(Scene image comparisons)
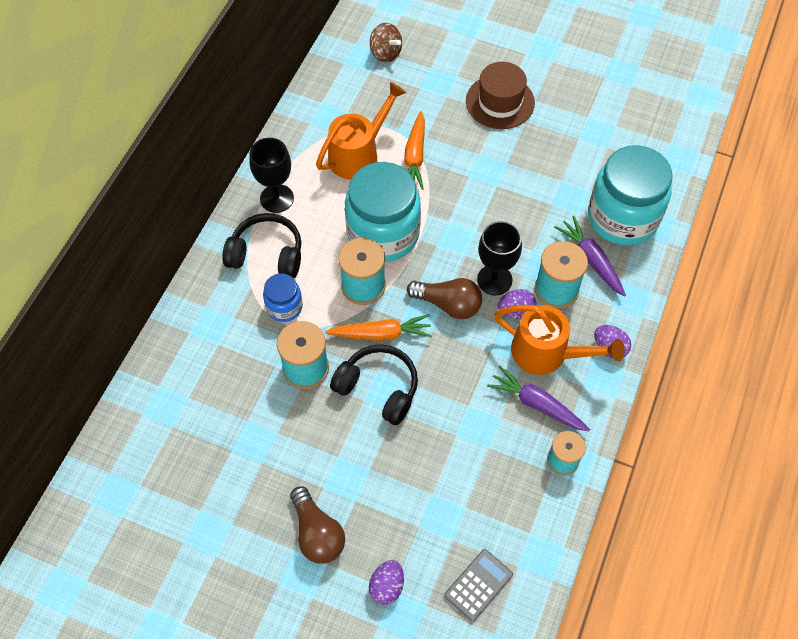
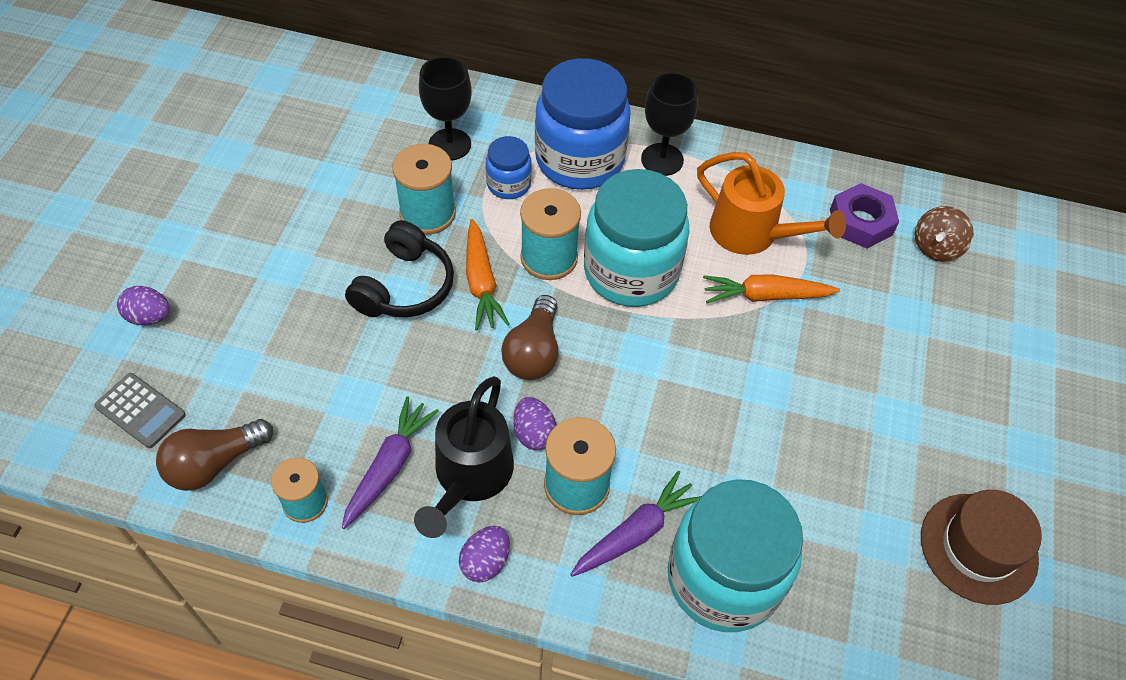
camera: 80 degrees right, 5 degrees down
black headphones [222,213,302,278] -> blue jar [535,58,631,190]
brown light bulb [290,486,345,564] -> brown light bulb moved to [156,419,273,491]
brown hat [466,62,535,129] -> brown hat moved to [921,490,1042,605]
black goblet [477,221,522,295] -> black goblet moved to [419,56,472,161]
orange watering can [494,305,624,375] -> black watering can [414,376,514,538]
none -> purple nut [830,183,899,249]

#### EXERCISE INSTRUCTIONS:
Starting at the line that contains "black goblet [477,221,522,295]", print every line through the last one of the records, exactly and with nothing else.

#### RESULT OF THE TASK:
black goblet [477,221,522,295] -> black goblet moved to [419,56,472,161]
orange watering can [494,305,624,375] -> black watering can [414,376,514,538]
none -> purple nut [830,183,899,249]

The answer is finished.